Copy the listing from the line with "For each provided" to the line with "danger [260, 337]", both included, and shift each coordinate number in the answers up by 17. Leave the pictures out.

** Start RECORDS SHOWN **

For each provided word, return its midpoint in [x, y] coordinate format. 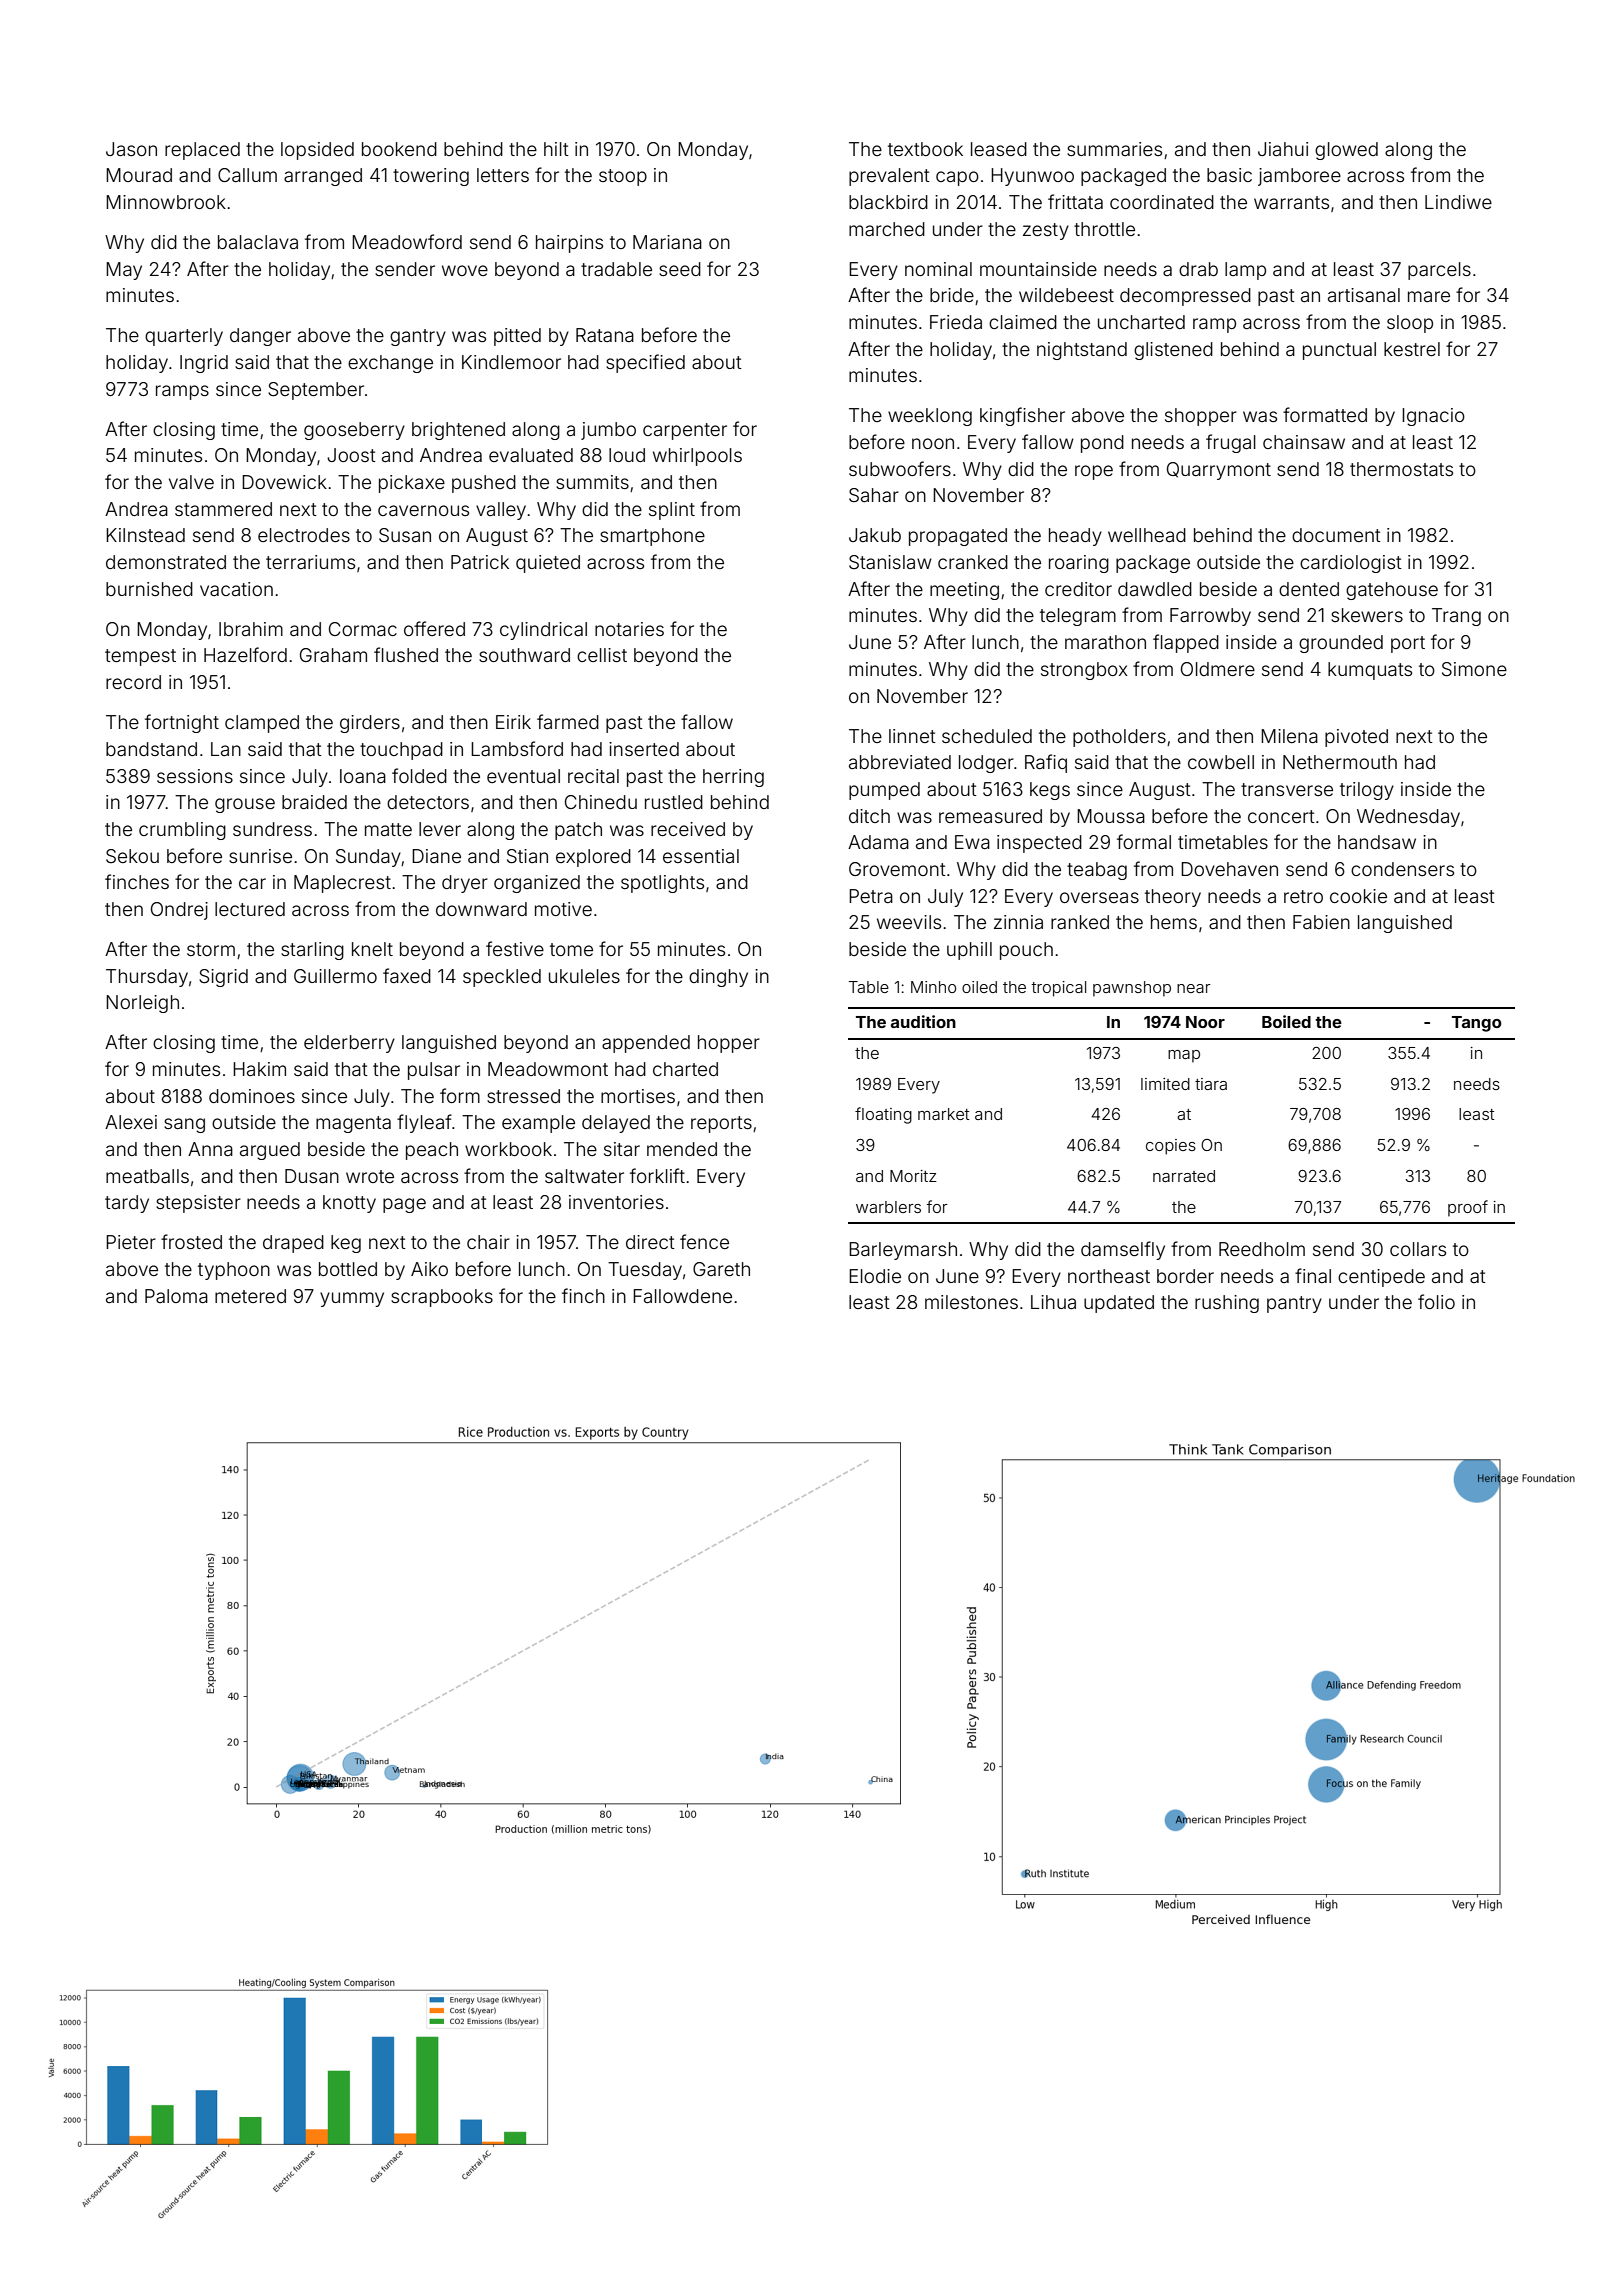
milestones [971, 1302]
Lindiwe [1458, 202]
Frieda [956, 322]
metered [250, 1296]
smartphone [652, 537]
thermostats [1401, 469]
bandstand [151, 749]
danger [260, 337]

** End RECORDS SHOWN **
** Start RECORDS SHOWN **

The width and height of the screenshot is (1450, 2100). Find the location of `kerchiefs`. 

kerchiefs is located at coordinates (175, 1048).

** End RECORDS SHOWN **

WRITTEN SOLUTION |
For each provided word, return its midpoint in [x, y] coordinate format. 
milestones [988, 1319]
Lindiwe [1475, 219]
Frieda [973, 339]
metered [267, 1313]
smartphone [669, 554]
thermostats [1418, 486]
bandstand [168, 766]
danger [277, 354]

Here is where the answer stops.